Materials provided

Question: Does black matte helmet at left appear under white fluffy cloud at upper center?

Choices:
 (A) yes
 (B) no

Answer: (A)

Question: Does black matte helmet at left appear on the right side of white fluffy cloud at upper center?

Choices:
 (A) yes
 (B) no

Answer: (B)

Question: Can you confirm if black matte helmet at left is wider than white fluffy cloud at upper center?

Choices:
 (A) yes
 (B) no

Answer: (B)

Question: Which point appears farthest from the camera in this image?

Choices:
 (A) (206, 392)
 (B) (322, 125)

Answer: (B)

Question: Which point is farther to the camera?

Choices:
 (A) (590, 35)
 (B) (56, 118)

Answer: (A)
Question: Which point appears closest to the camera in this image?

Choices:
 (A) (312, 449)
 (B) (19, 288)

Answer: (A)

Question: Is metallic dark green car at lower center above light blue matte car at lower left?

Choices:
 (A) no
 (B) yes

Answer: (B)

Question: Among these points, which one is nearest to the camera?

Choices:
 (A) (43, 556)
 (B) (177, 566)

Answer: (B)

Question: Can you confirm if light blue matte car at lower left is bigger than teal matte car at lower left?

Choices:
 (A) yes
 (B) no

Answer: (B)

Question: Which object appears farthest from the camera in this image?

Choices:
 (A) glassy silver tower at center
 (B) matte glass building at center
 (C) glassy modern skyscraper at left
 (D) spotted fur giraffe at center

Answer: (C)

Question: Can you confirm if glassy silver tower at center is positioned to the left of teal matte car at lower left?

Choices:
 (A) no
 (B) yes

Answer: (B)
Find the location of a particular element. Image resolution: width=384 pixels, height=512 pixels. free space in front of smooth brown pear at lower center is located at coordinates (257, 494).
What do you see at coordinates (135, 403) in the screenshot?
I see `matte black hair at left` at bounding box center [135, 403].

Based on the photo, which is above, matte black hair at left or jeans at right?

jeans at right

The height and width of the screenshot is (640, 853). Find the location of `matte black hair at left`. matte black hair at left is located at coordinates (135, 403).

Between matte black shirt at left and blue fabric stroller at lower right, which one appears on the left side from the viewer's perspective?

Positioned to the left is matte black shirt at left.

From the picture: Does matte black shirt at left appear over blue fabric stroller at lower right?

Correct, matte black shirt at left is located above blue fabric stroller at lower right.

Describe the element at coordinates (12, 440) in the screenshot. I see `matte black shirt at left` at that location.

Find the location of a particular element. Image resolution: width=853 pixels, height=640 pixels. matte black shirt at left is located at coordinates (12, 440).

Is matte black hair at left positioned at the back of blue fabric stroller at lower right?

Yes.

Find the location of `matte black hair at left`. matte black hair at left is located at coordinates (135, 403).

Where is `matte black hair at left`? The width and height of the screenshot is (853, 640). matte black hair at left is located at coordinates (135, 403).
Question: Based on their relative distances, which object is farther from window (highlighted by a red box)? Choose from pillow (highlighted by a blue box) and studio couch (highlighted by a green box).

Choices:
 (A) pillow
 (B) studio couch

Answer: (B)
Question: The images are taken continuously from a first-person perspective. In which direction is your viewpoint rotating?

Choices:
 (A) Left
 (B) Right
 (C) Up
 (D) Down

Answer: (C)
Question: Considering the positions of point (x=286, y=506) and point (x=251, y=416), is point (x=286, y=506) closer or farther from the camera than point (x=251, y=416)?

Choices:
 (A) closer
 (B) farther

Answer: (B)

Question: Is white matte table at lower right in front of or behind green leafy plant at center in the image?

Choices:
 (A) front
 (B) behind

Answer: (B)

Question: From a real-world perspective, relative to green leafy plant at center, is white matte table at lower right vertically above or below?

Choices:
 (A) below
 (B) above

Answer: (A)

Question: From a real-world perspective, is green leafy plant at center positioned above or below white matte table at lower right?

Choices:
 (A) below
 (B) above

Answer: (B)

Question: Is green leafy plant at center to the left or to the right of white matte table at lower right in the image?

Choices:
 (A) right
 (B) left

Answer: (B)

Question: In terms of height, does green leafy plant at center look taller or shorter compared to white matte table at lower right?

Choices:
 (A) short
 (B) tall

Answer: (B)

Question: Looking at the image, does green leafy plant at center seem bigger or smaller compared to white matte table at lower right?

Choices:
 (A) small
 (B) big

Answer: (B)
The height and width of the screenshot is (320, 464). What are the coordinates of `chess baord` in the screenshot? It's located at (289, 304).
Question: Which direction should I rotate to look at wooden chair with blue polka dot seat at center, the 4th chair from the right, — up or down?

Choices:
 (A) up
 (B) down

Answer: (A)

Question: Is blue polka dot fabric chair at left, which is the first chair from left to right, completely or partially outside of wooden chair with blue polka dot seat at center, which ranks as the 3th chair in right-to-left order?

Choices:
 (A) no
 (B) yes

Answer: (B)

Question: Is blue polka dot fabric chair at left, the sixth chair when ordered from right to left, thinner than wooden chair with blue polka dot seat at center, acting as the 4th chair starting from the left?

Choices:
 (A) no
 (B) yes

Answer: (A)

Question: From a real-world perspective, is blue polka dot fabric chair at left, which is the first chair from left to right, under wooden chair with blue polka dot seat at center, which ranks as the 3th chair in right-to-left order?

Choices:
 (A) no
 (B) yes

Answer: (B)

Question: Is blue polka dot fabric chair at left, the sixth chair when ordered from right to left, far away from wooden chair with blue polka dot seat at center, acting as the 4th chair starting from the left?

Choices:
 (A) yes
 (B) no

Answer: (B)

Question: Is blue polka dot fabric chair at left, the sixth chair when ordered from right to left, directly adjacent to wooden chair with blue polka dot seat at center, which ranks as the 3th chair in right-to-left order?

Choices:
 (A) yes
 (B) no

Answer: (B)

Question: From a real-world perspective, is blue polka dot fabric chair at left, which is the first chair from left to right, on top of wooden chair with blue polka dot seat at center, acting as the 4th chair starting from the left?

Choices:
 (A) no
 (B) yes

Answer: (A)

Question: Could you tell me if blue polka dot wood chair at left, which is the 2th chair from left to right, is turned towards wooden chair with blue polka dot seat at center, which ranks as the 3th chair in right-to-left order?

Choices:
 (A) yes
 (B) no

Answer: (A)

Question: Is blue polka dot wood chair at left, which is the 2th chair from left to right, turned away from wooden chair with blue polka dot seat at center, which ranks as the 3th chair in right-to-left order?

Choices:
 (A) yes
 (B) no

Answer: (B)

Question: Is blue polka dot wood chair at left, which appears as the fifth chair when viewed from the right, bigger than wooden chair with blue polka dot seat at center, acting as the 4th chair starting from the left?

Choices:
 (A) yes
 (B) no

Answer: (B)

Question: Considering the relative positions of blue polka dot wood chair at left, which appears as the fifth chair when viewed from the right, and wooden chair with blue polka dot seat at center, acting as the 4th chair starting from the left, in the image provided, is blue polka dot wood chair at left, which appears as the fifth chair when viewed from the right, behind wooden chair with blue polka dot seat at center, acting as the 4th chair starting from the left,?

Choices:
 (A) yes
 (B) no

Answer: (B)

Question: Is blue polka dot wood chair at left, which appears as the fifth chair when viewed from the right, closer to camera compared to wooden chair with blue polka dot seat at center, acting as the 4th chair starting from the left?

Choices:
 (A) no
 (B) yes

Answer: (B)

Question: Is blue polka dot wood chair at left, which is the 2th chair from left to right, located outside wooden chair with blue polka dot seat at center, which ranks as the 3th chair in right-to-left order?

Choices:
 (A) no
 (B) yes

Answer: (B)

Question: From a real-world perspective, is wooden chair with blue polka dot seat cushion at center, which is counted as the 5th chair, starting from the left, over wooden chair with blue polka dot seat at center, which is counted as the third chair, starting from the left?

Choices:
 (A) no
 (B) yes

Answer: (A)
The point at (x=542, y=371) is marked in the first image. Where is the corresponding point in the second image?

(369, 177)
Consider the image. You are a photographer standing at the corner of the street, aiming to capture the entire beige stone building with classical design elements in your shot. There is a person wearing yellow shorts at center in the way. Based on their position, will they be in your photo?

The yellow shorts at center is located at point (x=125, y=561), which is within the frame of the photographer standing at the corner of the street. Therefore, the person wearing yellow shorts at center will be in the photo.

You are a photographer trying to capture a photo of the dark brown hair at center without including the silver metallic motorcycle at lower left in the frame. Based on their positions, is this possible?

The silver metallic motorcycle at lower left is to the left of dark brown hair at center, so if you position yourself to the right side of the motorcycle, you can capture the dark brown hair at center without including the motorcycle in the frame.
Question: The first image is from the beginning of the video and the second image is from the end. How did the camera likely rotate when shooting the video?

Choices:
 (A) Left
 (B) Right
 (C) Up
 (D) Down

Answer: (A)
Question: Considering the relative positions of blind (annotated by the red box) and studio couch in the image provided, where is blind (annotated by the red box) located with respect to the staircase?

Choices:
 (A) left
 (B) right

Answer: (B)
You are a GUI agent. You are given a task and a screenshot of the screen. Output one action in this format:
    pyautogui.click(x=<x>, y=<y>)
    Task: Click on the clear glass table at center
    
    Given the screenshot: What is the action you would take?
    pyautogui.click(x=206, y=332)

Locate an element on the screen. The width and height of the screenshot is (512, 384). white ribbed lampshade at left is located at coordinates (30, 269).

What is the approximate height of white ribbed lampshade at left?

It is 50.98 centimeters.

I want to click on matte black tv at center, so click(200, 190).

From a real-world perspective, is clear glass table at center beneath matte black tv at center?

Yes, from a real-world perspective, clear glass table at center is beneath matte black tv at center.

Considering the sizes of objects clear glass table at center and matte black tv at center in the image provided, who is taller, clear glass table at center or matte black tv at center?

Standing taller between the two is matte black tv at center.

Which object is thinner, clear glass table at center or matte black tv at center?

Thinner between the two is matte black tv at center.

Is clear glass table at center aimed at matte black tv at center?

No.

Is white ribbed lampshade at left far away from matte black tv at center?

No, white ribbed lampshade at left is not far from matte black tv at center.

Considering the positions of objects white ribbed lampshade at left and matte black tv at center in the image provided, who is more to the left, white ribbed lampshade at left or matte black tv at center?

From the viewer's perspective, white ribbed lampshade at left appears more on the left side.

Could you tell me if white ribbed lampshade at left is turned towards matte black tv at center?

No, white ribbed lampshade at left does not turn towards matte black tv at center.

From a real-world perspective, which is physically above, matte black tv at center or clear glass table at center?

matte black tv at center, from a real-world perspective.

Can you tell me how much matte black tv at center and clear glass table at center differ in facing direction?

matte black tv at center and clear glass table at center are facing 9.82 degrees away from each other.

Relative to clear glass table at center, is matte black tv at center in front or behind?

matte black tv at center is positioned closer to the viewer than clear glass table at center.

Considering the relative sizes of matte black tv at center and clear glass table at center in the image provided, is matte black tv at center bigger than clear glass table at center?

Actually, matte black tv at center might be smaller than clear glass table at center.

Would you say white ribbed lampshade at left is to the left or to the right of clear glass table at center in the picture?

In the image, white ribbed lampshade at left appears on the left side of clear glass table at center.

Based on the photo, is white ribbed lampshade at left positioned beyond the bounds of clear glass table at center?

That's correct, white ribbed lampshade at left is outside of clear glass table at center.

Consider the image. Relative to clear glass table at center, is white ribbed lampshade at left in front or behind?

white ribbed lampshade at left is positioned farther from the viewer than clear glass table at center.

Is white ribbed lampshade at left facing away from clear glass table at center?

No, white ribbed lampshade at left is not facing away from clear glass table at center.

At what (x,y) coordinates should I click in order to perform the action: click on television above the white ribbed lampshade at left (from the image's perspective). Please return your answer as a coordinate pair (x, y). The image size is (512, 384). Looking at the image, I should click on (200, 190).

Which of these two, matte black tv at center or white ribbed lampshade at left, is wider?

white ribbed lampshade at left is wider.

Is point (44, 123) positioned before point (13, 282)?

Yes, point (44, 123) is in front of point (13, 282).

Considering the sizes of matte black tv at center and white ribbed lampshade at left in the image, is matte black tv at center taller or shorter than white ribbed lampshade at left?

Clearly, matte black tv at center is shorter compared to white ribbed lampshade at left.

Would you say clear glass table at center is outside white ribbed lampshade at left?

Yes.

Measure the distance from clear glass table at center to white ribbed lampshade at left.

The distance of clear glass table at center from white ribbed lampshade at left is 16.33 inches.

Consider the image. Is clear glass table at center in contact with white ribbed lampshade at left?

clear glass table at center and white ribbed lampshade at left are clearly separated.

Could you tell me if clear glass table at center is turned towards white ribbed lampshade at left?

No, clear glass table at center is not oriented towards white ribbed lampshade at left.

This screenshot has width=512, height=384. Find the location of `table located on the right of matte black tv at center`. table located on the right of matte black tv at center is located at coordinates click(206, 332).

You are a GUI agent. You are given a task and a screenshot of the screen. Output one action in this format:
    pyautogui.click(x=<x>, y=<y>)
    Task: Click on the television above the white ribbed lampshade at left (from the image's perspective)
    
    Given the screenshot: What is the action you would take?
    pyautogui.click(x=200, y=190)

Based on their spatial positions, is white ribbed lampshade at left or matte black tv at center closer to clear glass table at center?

Problem details
Pull out every line of the data above that contains the word "their", matching case exactly.

Correct response
Question: Based on their relative distances, which object is farther from window (highlighted by a red box)? Choose from pillow (highlighted by a blue box) and studio couch (highlighted by a green box).
Consider the image. You are a photographer standing at the corner of the street, aiming to capture the entire beige stone building with classical design elements in your shot. There is a person wearing yellow shorts at center in the way. Based on their position, will they be in your photo?
You are a photographer trying to capture a photo of the dark brown hair at center without including the silver metallic motorcycle at lower left in the frame. Based on their positions, is this possible?
Based on their spatial positions, is white ribbed lampshade at left or matte black tv at center closer to clear glass table at center?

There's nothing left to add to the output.